» **Problem details**
Please quote only the lines that start at the one with "vase in turquoise" and go on to the last line of the data, both ends kept.

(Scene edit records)

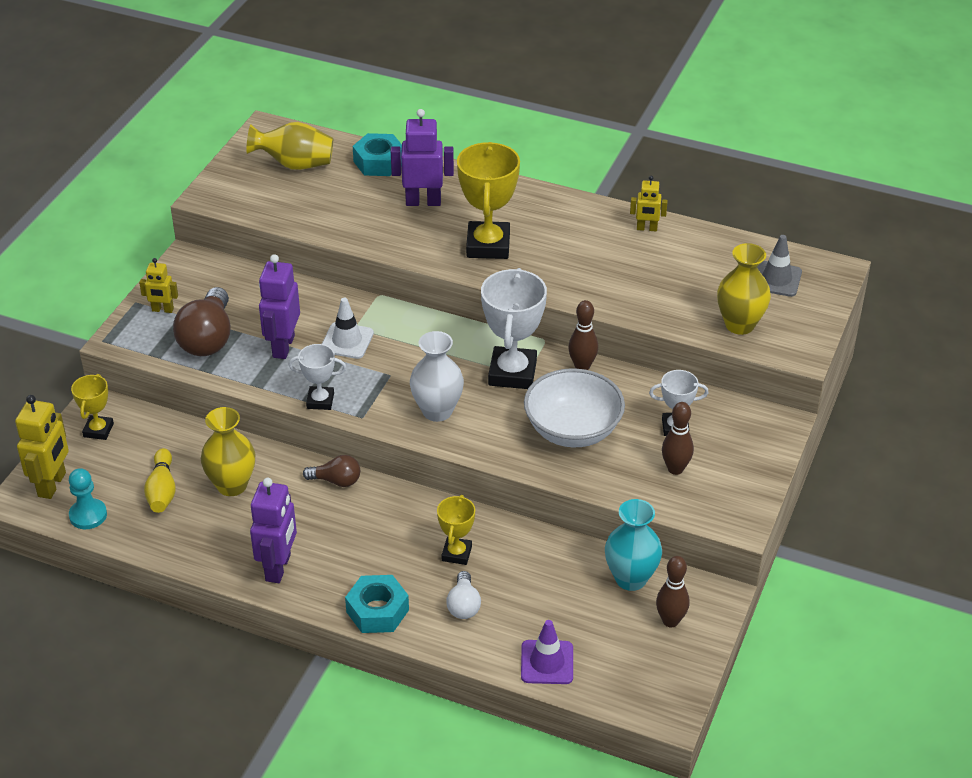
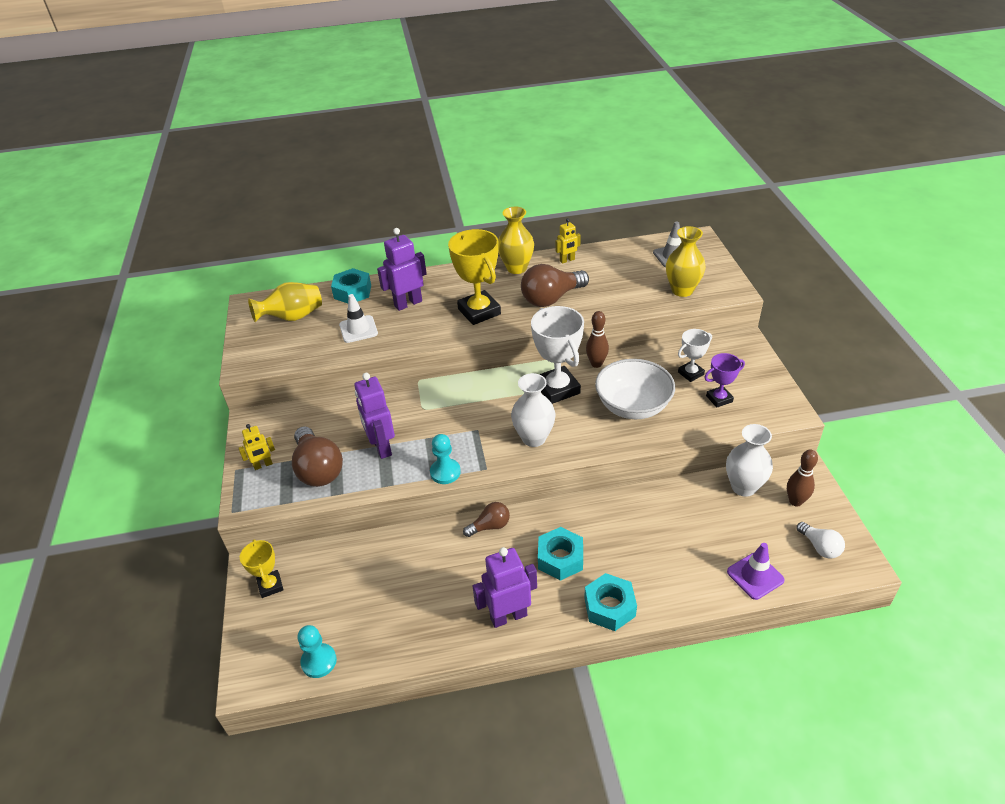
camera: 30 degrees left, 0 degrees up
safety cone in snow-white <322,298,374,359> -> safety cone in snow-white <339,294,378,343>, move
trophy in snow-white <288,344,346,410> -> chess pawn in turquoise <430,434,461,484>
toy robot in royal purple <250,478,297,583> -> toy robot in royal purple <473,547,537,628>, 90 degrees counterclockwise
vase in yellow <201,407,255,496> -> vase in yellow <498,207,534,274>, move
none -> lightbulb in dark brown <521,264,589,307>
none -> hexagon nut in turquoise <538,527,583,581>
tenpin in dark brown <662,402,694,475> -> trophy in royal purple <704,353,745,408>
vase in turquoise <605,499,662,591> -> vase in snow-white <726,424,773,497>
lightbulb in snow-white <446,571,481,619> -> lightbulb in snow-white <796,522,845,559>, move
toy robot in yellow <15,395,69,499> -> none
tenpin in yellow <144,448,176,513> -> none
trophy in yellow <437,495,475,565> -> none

» **Completed exercise**
vase in turquoise <605,499,662,591> -> vase in snow-white <726,424,773,497>
lightbulb in snow-white <446,571,481,619> -> lightbulb in snow-white <796,522,845,559>, move
toy robot in yellow <15,395,69,499> -> none
tenpin in yellow <144,448,176,513> -> none
trophy in yellow <437,495,475,565> -> none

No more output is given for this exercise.